═══ Input records

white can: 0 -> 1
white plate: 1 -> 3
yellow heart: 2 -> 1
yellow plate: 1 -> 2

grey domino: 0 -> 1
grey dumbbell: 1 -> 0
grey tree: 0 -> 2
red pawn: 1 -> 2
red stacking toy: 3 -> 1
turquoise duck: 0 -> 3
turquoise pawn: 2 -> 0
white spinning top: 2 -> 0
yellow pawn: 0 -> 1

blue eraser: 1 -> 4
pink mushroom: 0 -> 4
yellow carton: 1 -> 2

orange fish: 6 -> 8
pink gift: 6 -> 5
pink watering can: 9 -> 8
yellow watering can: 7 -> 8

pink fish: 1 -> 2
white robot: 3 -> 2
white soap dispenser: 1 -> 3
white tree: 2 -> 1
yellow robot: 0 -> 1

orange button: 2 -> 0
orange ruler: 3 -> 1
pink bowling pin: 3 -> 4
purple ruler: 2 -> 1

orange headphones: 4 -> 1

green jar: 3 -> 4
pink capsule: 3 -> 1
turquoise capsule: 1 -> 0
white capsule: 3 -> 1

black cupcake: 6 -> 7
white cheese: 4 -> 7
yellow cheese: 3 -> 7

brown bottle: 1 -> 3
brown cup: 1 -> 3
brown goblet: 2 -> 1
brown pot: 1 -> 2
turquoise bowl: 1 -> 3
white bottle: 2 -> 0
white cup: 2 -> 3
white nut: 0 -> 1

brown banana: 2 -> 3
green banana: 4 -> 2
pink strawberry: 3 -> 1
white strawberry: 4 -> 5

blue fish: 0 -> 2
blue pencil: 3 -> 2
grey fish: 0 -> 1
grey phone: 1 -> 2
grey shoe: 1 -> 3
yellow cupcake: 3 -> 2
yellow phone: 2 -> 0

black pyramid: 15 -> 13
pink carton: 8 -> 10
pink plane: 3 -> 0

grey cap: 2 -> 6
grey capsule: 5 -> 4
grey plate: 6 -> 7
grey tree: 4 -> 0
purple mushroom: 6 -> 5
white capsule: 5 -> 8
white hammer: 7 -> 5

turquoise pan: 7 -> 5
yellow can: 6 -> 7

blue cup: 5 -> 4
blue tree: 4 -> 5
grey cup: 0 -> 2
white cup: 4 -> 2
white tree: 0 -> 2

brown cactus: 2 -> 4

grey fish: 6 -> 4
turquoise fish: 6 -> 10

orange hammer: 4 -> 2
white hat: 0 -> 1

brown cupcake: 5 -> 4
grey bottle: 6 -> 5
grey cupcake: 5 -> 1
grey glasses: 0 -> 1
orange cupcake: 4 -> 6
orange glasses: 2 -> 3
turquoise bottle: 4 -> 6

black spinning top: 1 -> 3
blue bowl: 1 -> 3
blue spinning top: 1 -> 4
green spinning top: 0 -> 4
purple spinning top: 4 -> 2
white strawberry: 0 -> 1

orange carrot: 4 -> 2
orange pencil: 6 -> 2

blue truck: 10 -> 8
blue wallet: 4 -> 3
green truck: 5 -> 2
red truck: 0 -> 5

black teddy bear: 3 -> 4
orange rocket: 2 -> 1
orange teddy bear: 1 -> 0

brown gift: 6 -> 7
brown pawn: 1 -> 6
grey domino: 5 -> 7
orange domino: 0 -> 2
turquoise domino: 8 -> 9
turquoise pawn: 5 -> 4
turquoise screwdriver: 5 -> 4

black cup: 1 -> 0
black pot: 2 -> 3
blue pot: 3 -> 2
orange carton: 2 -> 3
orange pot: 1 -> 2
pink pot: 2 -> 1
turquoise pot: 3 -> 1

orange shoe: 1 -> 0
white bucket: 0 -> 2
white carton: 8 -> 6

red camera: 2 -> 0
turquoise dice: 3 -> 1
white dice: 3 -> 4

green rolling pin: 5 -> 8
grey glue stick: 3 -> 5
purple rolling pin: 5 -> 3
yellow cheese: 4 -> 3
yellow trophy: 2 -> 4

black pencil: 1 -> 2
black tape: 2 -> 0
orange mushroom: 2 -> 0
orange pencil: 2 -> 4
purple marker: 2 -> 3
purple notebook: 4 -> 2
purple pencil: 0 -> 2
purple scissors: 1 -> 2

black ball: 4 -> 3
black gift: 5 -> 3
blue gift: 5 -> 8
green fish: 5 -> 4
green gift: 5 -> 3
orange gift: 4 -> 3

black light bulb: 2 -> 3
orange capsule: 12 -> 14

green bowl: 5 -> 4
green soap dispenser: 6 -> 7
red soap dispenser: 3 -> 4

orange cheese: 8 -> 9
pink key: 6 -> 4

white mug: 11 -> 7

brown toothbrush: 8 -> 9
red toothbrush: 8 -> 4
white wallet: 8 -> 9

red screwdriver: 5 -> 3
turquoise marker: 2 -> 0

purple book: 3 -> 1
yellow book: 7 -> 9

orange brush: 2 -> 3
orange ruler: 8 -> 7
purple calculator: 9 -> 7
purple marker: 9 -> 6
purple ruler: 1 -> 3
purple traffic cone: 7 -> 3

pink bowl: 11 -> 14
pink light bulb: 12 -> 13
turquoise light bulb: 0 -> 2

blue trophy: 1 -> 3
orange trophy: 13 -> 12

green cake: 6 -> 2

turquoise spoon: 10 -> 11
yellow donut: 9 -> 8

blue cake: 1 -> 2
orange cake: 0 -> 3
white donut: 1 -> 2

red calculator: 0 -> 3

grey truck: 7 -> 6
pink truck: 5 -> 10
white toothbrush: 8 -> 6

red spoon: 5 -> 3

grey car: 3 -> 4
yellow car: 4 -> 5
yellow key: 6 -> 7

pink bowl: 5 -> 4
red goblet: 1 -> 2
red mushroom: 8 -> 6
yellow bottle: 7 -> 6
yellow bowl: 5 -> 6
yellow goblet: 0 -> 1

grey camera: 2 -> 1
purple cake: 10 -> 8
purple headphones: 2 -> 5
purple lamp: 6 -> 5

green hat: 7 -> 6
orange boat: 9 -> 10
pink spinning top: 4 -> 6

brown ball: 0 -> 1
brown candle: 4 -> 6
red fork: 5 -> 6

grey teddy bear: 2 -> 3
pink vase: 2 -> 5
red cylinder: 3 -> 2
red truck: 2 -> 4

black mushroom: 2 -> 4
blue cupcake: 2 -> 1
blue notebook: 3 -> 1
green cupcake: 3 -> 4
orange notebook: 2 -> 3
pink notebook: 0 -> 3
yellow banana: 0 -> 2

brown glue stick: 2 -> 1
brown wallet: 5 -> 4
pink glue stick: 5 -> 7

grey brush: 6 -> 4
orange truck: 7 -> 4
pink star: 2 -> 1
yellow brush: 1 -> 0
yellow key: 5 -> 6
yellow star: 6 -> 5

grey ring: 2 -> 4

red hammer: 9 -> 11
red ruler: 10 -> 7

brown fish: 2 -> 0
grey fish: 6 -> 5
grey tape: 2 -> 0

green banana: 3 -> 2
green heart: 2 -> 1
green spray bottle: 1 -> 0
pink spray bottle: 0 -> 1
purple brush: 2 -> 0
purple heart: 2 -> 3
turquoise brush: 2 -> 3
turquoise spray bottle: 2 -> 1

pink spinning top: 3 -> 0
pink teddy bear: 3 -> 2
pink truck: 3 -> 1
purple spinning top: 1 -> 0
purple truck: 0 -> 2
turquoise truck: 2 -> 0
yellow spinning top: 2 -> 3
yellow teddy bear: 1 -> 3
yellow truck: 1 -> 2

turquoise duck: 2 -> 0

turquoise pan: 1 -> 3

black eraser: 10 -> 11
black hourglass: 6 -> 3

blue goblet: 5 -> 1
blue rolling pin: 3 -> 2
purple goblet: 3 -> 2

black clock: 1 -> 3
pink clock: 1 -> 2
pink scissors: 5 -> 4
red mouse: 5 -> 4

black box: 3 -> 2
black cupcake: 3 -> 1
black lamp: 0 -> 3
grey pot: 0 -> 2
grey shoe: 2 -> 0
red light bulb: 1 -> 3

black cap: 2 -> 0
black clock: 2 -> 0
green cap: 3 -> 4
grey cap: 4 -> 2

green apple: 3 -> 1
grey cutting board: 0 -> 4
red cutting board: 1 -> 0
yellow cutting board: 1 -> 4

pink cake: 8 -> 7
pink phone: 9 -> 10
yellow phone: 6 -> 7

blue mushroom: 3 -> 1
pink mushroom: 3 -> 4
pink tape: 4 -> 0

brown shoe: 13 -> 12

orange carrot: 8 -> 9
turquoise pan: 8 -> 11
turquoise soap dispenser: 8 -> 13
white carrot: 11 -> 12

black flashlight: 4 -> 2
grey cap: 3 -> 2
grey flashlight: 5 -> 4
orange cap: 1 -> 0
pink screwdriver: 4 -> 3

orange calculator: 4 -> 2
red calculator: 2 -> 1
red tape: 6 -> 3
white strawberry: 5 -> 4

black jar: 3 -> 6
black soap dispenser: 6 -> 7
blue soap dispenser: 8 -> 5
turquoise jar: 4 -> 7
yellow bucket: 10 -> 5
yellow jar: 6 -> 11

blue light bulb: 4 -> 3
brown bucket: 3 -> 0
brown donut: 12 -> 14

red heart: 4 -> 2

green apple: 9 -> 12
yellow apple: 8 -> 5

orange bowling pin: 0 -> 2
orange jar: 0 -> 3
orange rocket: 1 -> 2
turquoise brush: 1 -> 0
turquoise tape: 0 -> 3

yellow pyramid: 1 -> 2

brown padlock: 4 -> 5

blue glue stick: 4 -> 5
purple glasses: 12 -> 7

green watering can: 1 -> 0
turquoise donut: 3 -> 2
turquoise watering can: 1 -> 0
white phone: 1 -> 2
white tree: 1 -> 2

══════

- Your objective -
Your answer must consist solely of the lines above between the line holding "pink pot: 2 -> 1" and the line holding "turquoise light bulb: 0 -> 2", inclusive, copied exactly.

- Exercise result -
pink pot: 2 -> 1
turquoise pot: 3 -> 1

orange shoe: 1 -> 0
white bucket: 0 -> 2
white carton: 8 -> 6

red camera: 2 -> 0
turquoise dice: 3 -> 1
white dice: 3 -> 4

green rolling pin: 5 -> 8
grey glue stick: 3 -> 5
purple rolling pin: 5 -> 3
yellow cheese: 4 -> 3
yellow trophy: 2 -> 4

black pencil: 1 -> 2
black tape: 2 -> 0
orange mushroom: 2 -> 0
orange pencil: 2 -> 4
purple marker: 2 -> 3
purple notebook: 4 -> 2
purple pencil: 0 -> 2
purple scissors: 1 -> 2

black ball: 4 -> 3
black gift: 5 -> 3
blue gift: 5 -> 8
green fish: 5 -> 4
green gift: 5 -> 3
orange gift: 4 -> 3

black light bulb: 2 -> 3
orange capsule: 12 -> 14

green bowl: 5 -> 4
green soap dispenser: 6 -> 7
red soap dispenser: 3 -> 4

orange cheese: 8 -> 9
pink key: 6 -> 4

white mug: 11 -> 7

brown toothbrush: 8 -> 9
red toothbrush: 8 -> 4
white wallet: 8 -> 9

red screwdriver: 5 -> 3
turquoise marker: 2 -> 0

purple book: 3 -> 1
yellow book: 7 -> 9

orange brush: 2 -> 3
orange ruler: 8 -> 7
purple calculator: 9 -> 7
purple marker: 9 -> 6
purple ruler: 1 -> 3
purple traffic cone: 7 -> 3

pink bowl: 11 -> 14
pink light bulb: 12 -> 13
turquoise light bulb: 0 -> 2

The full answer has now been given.